(Collected data)
● ● ●

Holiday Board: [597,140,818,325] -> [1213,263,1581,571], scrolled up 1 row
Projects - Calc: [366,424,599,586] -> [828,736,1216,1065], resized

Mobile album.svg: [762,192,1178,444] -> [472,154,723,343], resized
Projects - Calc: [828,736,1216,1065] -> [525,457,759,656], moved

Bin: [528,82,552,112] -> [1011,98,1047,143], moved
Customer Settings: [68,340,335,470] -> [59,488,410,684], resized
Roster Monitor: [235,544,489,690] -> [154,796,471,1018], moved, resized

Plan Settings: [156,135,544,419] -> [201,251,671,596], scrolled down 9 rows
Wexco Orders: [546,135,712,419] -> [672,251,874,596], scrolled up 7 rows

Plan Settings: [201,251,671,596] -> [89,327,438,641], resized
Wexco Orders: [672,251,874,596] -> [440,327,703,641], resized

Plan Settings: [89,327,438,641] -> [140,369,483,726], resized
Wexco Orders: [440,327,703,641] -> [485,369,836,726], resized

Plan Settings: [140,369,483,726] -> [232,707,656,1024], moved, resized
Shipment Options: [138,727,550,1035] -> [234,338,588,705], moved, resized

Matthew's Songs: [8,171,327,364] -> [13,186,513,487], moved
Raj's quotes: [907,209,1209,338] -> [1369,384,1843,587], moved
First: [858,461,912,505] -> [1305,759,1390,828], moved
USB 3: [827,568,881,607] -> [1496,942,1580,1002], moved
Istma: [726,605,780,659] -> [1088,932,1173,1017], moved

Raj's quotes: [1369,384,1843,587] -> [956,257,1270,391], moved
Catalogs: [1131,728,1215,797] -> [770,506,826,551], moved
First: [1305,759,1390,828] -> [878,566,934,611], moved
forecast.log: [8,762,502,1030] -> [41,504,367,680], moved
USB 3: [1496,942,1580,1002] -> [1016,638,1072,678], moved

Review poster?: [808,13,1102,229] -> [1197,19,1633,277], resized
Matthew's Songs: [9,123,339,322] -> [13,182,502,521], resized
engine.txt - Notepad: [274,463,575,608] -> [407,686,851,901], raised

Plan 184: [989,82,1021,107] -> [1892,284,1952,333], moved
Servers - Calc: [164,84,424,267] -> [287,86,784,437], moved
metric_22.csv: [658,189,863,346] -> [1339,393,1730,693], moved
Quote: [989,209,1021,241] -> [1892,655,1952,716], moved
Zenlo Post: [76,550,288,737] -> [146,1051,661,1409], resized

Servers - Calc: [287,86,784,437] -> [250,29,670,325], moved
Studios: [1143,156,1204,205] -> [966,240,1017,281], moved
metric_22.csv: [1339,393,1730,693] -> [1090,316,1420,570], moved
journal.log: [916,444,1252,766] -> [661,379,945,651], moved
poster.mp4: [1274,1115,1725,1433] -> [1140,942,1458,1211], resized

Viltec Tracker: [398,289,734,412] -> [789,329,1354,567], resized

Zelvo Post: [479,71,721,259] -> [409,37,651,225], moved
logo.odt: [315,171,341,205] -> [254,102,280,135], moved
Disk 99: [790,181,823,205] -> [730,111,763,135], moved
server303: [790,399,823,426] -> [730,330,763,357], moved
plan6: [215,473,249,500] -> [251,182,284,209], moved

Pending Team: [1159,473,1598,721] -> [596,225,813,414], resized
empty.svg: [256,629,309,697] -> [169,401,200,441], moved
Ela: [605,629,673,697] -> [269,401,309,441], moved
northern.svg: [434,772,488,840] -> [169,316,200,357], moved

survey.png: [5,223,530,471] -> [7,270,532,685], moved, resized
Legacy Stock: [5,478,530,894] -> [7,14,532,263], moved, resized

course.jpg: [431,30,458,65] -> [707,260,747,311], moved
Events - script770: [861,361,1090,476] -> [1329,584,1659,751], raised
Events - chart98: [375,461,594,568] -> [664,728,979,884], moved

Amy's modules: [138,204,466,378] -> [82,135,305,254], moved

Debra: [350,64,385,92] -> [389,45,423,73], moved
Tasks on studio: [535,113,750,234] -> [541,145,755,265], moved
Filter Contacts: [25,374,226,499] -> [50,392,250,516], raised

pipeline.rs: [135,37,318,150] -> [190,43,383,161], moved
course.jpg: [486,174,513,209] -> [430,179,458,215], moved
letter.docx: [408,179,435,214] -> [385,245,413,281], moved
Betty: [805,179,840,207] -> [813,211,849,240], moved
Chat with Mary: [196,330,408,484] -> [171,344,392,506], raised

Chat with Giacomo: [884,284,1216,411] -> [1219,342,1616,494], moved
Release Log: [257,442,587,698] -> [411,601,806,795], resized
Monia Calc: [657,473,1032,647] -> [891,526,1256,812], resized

● ● ●

• **To do**: Go through the data above and copy each line that holds the word "scrolled".

• **Task answer**:
Holiday Board: [597,140,818,325] -> [1213,263,1581,571], scrolled up 1 row
Plan Settings: [156,135,544,419] -> [201,251,671,596], scrolled down 9 rows
Wexco Orders: [546,135,712,419] -> [672,251,874,596], scrolled up 7 rows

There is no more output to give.